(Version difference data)
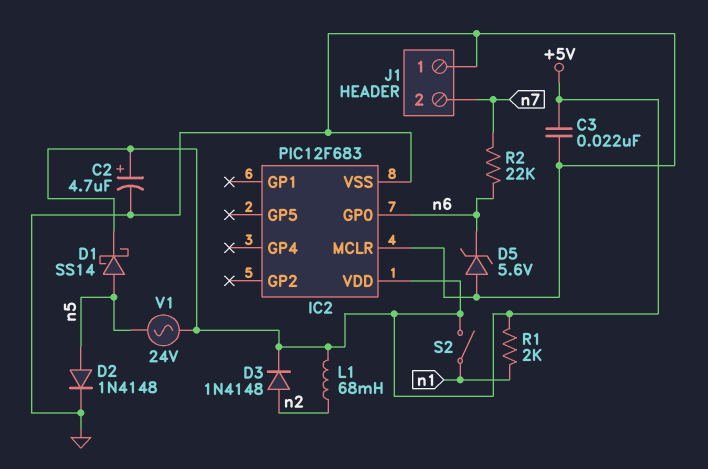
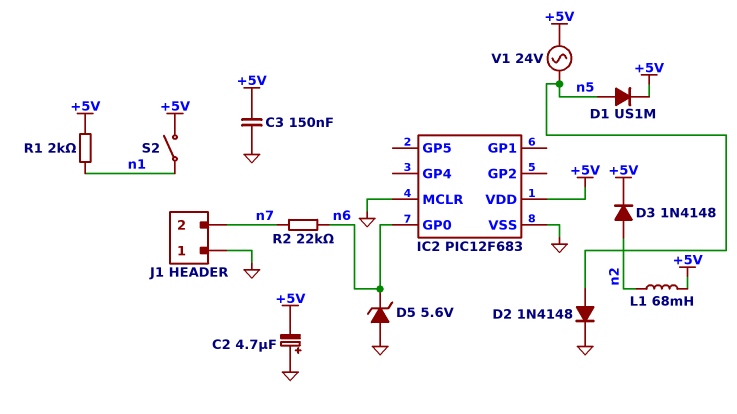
C2: 4.7uF (plus +5V, minus GND) -> 4.7uF (plus GND, minus +5V)
C3: 22nF (+5V, GND) -> 150nF (+5V, GND)
D1: schottky SS14 (A n5, K +5V) -> diode US1M (A n5, K +5V)

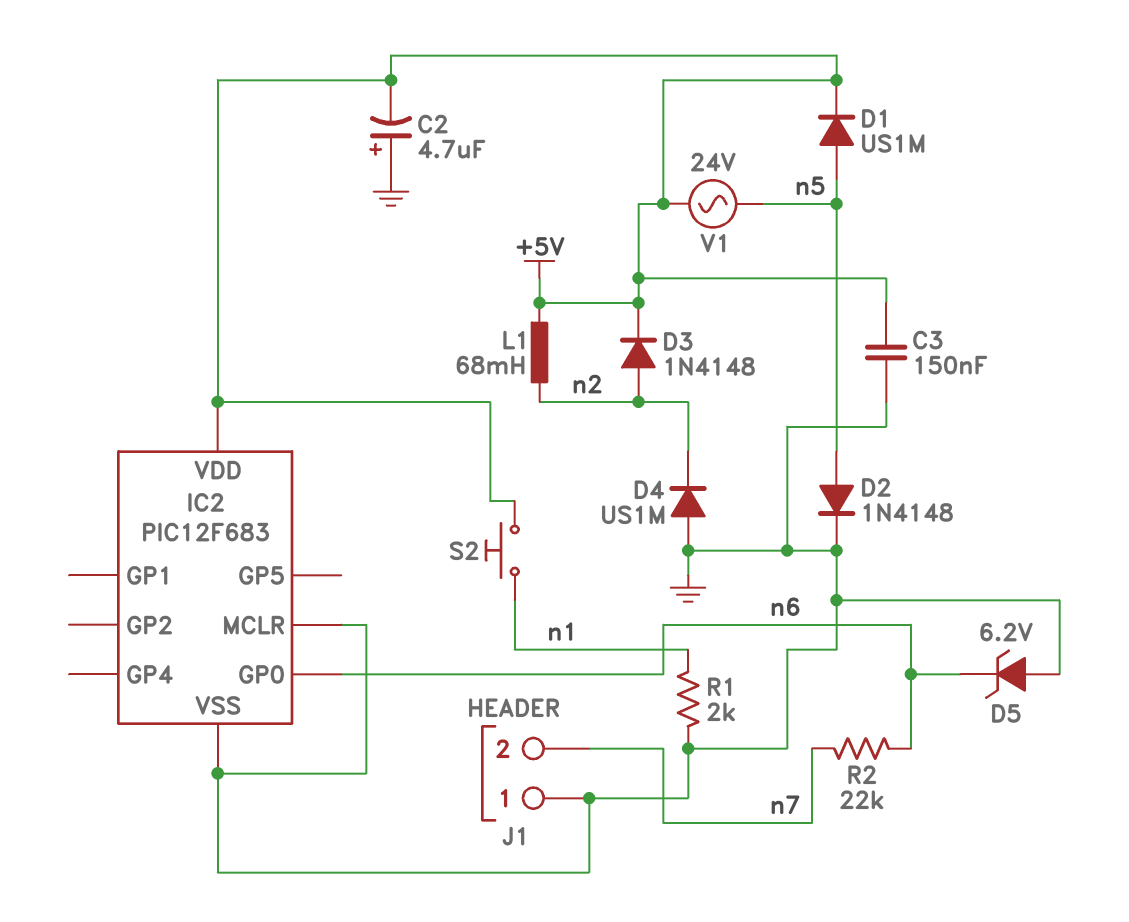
D4: none -> diode US1M (A GND, K n2)
D5: zener 5.6V (A GND, K n6) -> zener 6.2V (A GND, K n6)
R1: 2k (+5V, n1) -> 2k (GND, n1)
S2: switch (+5V, n1) -> button (+5V, n1)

- Problem statement: All of the entries need to be copied exactly, minus any pictures.

- Finished task:
C2: 4.7uF (plus +5V, minus GND) -> 4.7uF (plus GND, minus +5V)
C3: 22nF (+5V, GND) -> 150nF (+5V, GND)
D1: schottky SS14 (A n5, K +5V) -> diode US1M (A n5, K +5V)

D4: none -> diode US1M (A GND, K n2)
D5: zener 5.6V (A GND, K n6) -> zener 6.2V (A GND, K n6)
R1: 2k (+5V, n1) -> 2k (GND, n1)
S2: switch (+5V, n1) -> button (+5V, n1)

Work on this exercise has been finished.